**Recorded data**
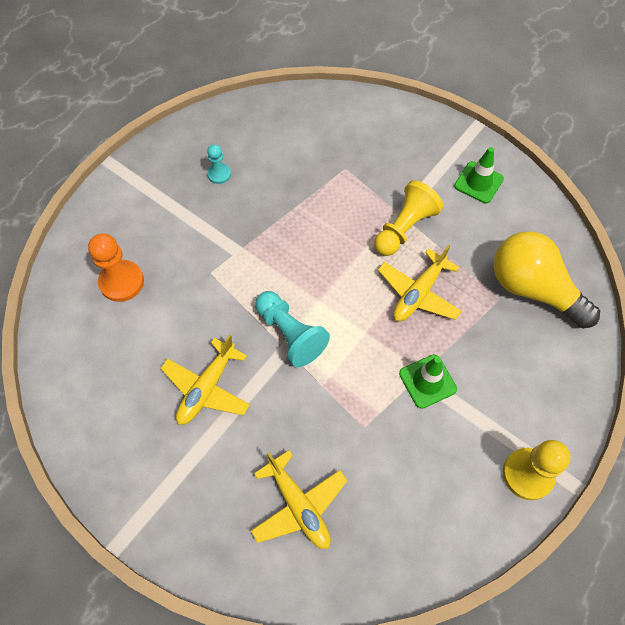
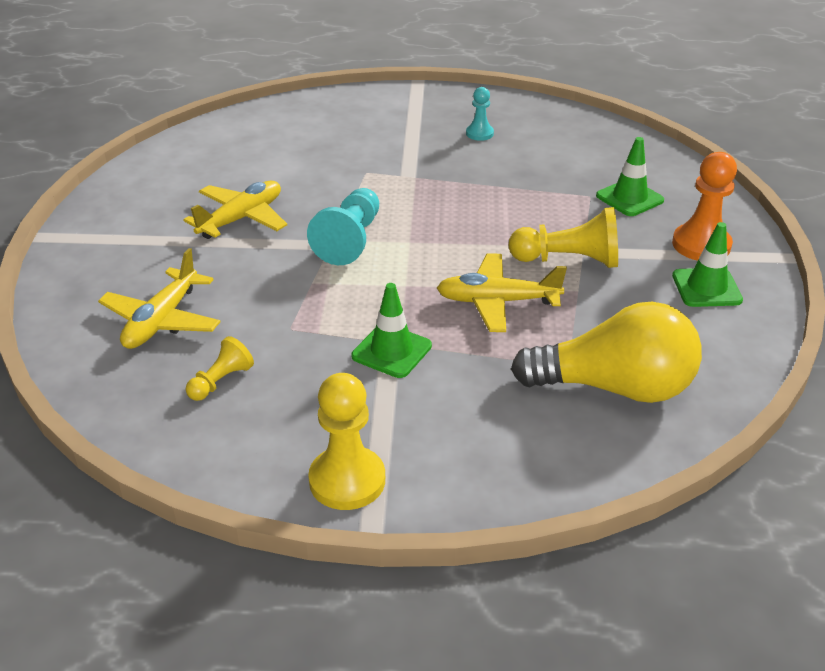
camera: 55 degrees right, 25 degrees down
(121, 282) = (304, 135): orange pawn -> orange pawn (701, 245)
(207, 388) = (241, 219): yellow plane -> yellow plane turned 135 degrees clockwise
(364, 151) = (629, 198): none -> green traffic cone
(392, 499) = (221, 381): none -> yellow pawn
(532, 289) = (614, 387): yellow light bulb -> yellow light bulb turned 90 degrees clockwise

**Instructions for the task**
Your reply must match the data above line for line, except that it holds no pictures.

**Result of the task**
camera: 55 degrees right, 25 degrees down
(121, 282) = (304, 135): orange pawn -> orange pawn (701, 245)
(207, 388) = (241, 219): yellow plane -> yellow plane turned 135 degrees clockwise
(364, 151) = (629, 198): none -> green traffic cone
(392, 499) = (221, 381): none -> yellow pawn
(532, 289) = (614, 387): yellow light bulb -> yellow light bulb turned 90 degrees clockwise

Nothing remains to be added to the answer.